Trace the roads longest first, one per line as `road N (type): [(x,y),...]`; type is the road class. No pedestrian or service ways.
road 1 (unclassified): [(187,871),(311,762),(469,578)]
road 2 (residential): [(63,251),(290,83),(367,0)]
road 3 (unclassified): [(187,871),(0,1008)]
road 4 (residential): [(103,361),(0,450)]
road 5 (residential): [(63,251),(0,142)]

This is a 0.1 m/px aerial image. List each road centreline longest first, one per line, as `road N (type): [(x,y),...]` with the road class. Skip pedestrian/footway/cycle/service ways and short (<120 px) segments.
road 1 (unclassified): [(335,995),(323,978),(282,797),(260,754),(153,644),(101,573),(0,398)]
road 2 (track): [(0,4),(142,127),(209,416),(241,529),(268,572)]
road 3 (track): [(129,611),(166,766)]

┄┄┄┄┄┄┄┄┄┄

What is required:
All of the records are to be reproduced exactly as they were given.

Expected output:
Trace the roads longest first, one per line as `road N (type): [(x,y),...]`; type is the road class. No pedestrian or service ways.
road 1 (unclassified): [(187,871),(311,762),(469,578)]
road 2 (residential): [(63,251),(290,83),(367,0)]
road 3 (unclassified): [(187,871),(0,1008)]
road 4 (residential): [(103,361),(0,450)]
road 5 (residential): [(63,251),(0,142)]

This is a 0.1 m/px aerial image. List each road centreline longest first, one per line, as `road N (type): [(x,y),...]` with the road class. Skip pedestrian/footway/cycle/service ways and short (<120 px) segments.
road 1 (unclassified): [(335,995),(323,978),(282,797),(260,754),(153,644),(101,573),(0,398)]
road 2 (track): [(0,4),(142,127),(209,416),(241,529),(268,572)]
road 3 (track): [(129,611),(166,766)]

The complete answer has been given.